◆ The problem: Lines with "cone": copy each one from the listing below.

◆ Task inputs:
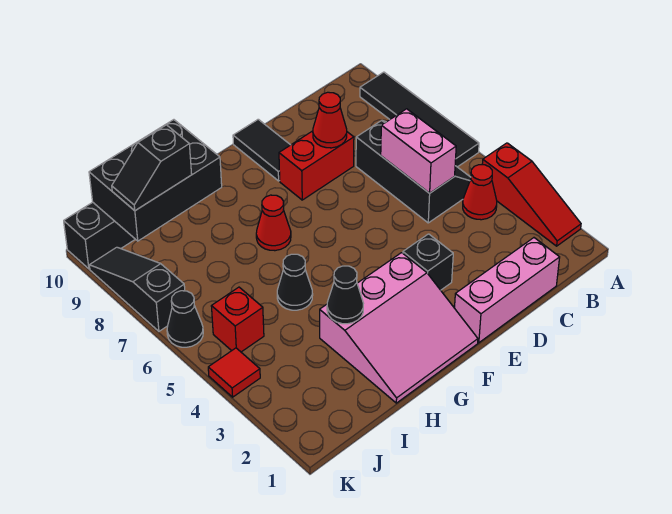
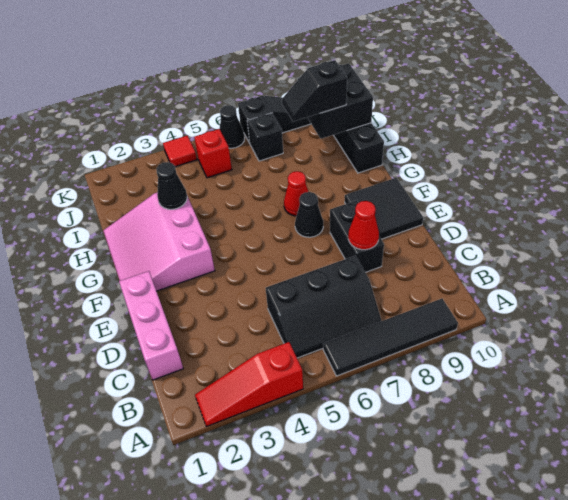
red 1x1 cone [463,165,497,220] -> none
pink 1x2 brick [381,109,456,193] -> none
red 1x2 brick [279,131,354,200] -> black 1x2 brick [330,200,384,272]
black 1x1 brick [403,234,453,290] -> black 1x1 brick moved to [247,113,283,161]
black 1x2 tile [233,119,290,181] -> black 2x2 tile [345,178,423,239]
black 1x1 cone [277,254,313,310] -> black 1x1 cone moved to [295,192,323,237]
black 2x3 brick [89,120,222,241] -> black 2x2 brick [298,63,373,139]
black 1x2 slope [112,125,192,211] -> black 1x2 slope turned to [282,60,347,121]

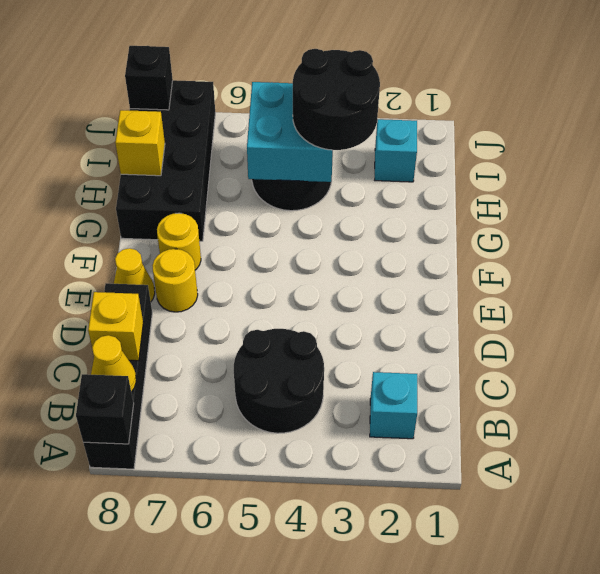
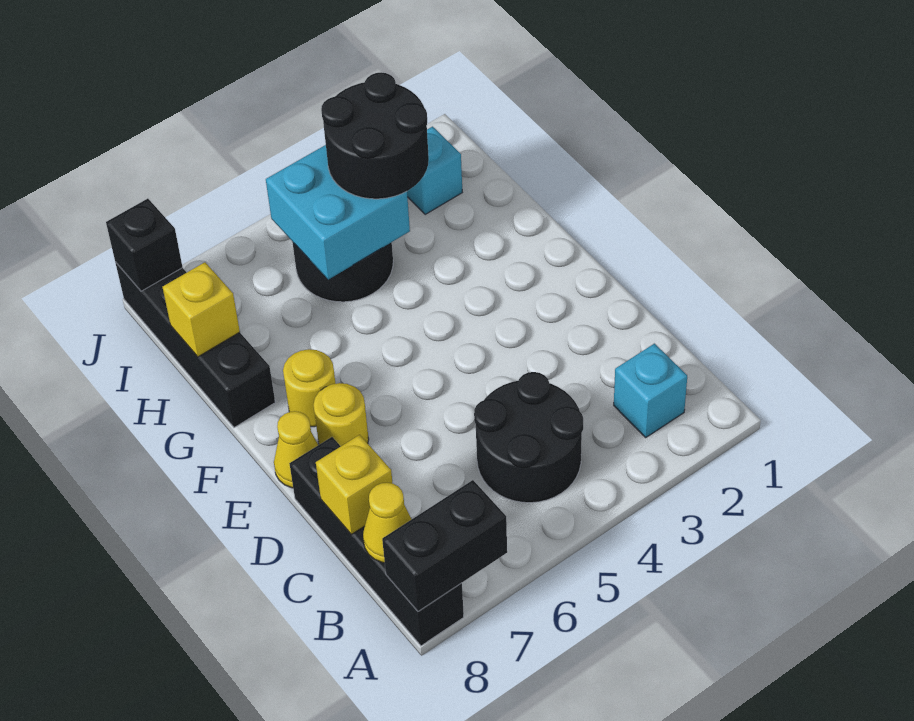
black 1x1 brick [76,374,134,444] -> black 1x2 brick [382,480,507,611]
black 2x4 brick [116,80,215,241] -> black 1x4 brick [115,262,275,428]

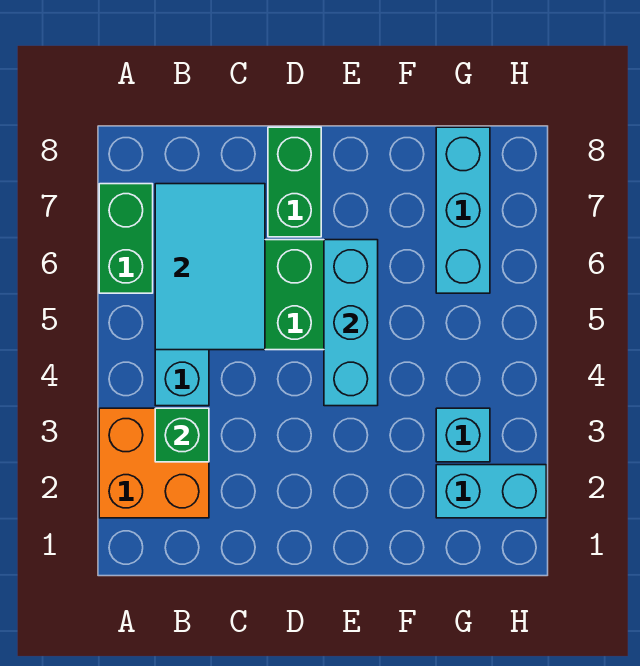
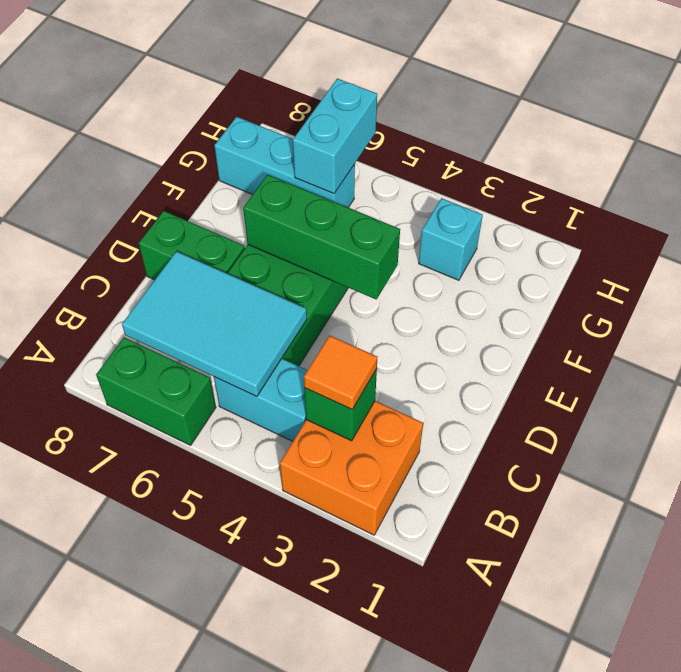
none -> orange 1x1 tile [304,335,377,409]
cyan 1x3 brick [324,240,378,406] -> green 1x3 brick [243,175,400,299]
cyan 1x2 brick [436,465,546,518] -> cyan 1x2 brick moved to [293,78,377,194]

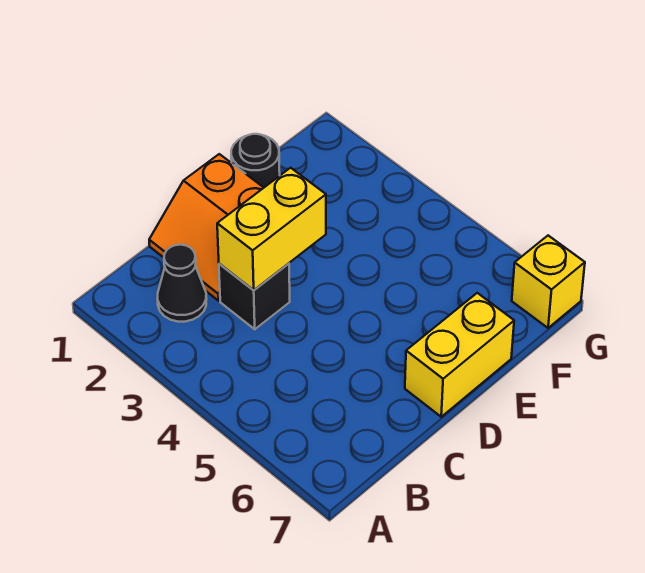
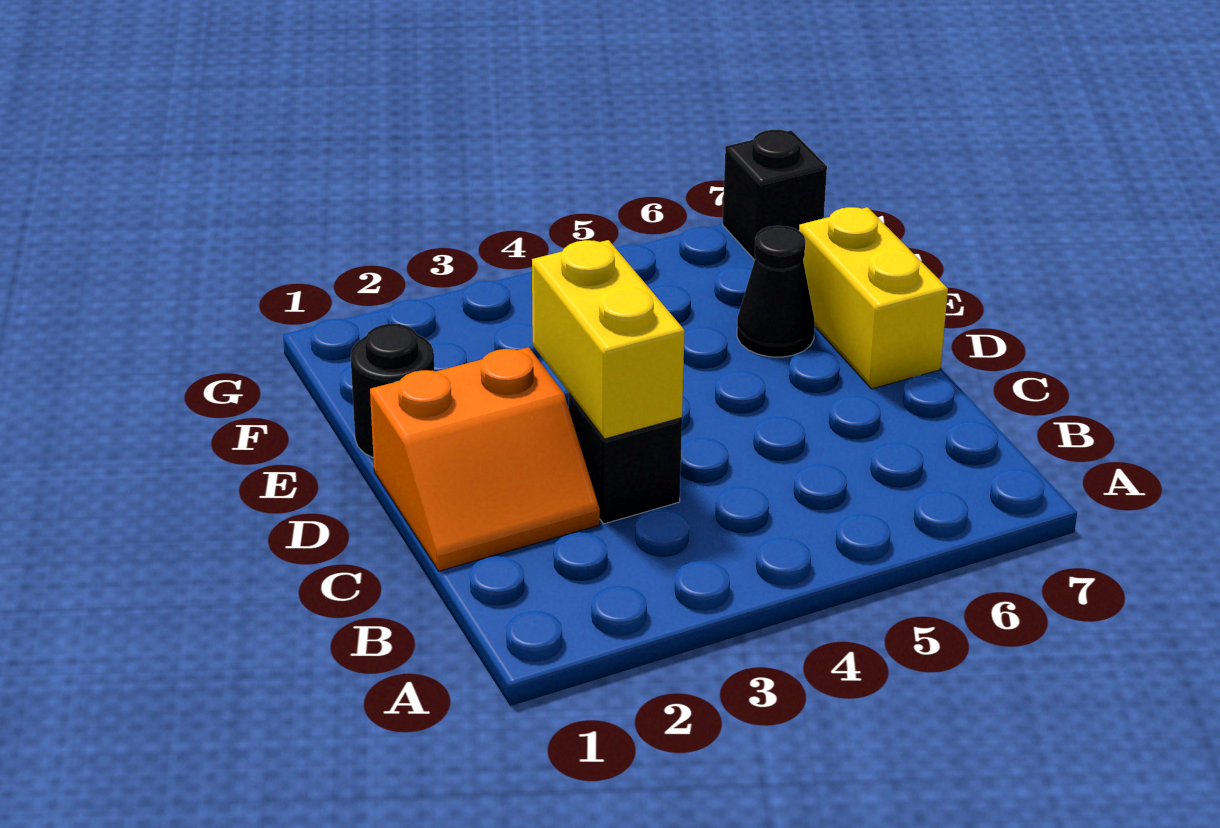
black 1x1 cone [157,245,206,322] -> black 1x1 cone moved to [737,226,815,357]
yellow 1x1 brick [512,236,585,328] -> black 1x1 brick [723,130,827,260]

◆ Response below:
red 1x1 cone [463,165,497,220] -> none
black 1x1 cone [277,254,313,310] -> black 1x1 cone moved to [295,192,323,237]
black 1x1 cone [157,245,206,322] -> black 1x1 cone moved to [737,226,815,357]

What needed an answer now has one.